» WHAT IS EXPECTED
Exactly as written, set down each line of the data below except its pictures.

##### RECORD EXCERPTS

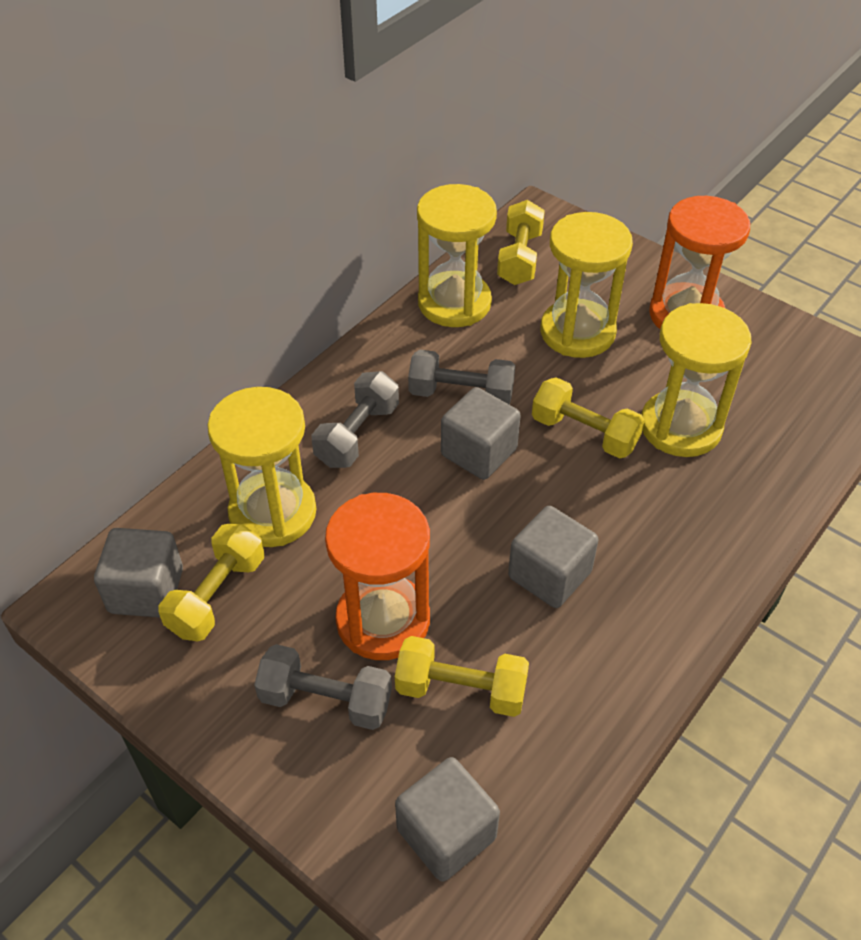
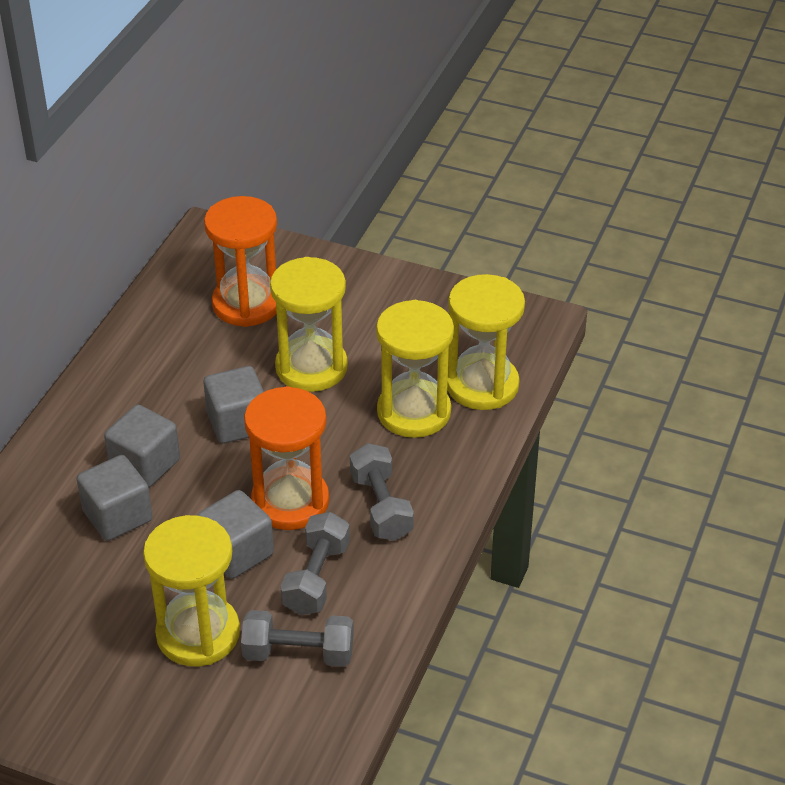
yellow dumbbell: 4 -> 0

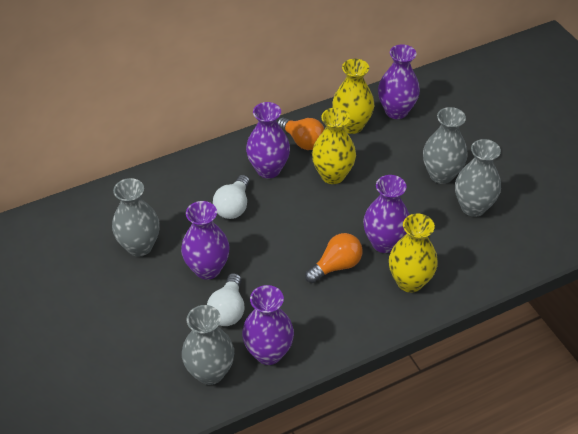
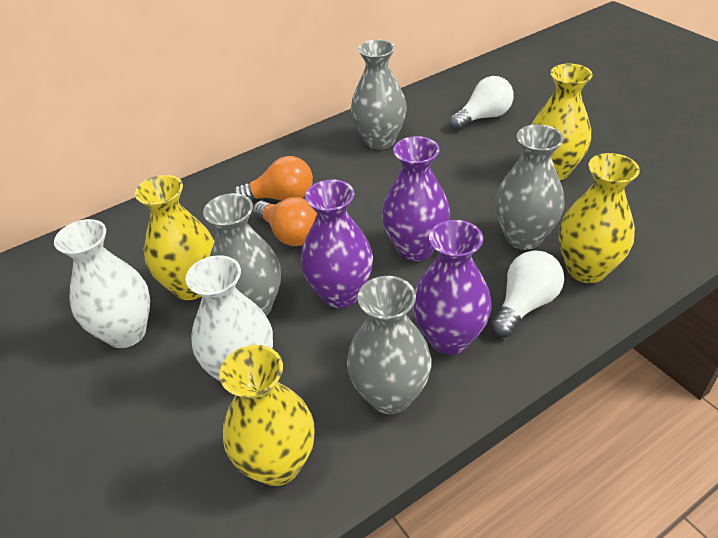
purple vase: 5 -> 3
white vase: 0 -> 2
yellow vase: 3 -> 4

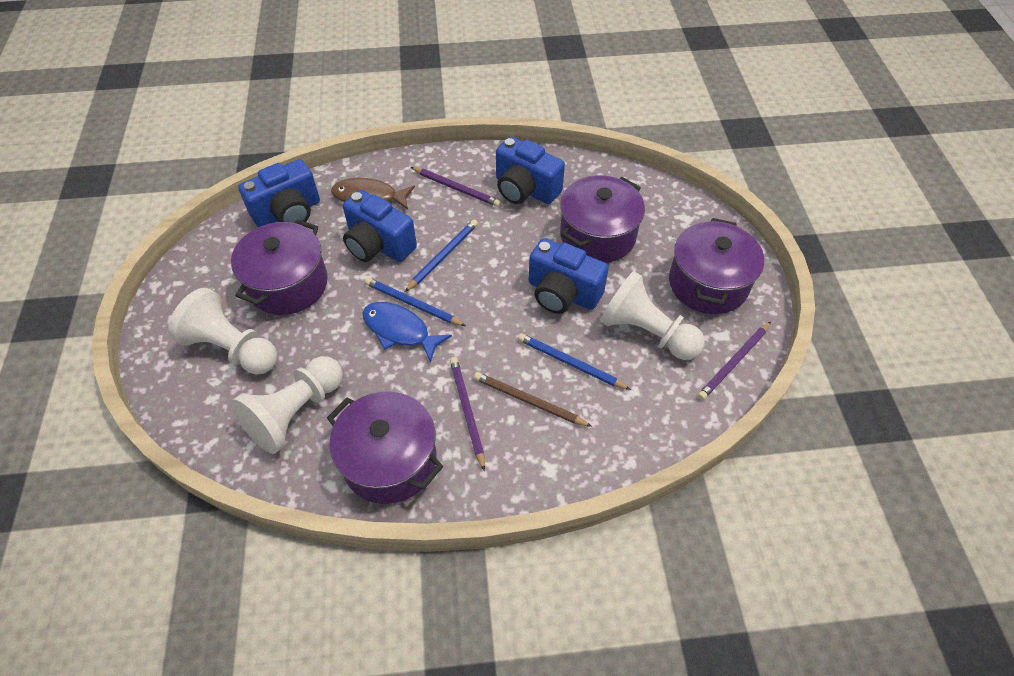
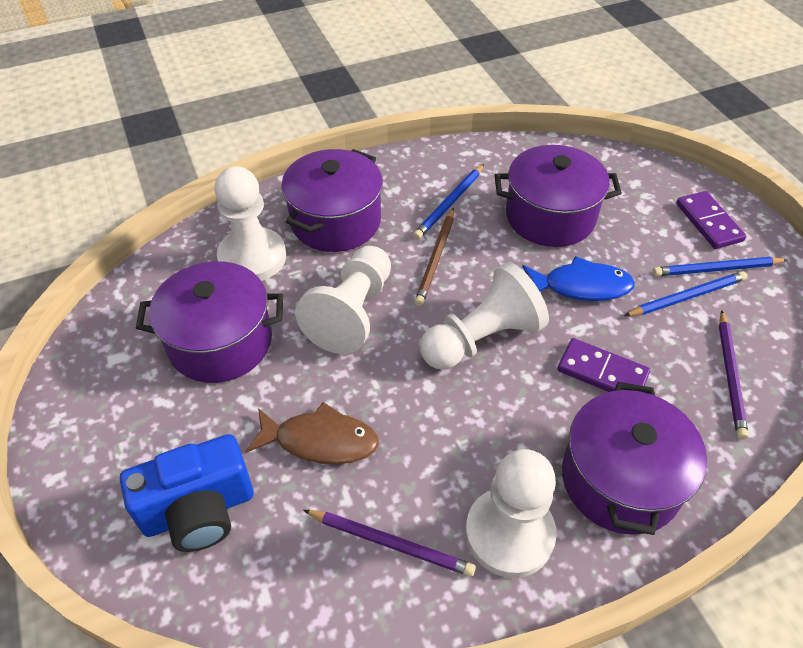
blue camera: 4 -> 1
purple domino: 0 -> 2
purple pencil: 3 -> 2
white pawn: 3 -> 4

##########

» WRITTEN RESPONSE
yellow dumbbell: 4 -> 0

purple vase: 5 -> 3
white vase: 0 -> 2
yellow vase: 3 -> 4

blue camera: 4 -> 1
purple domino: 0 -> 2
purple pencil: 3 -> 2
white pawn: 3 -> 4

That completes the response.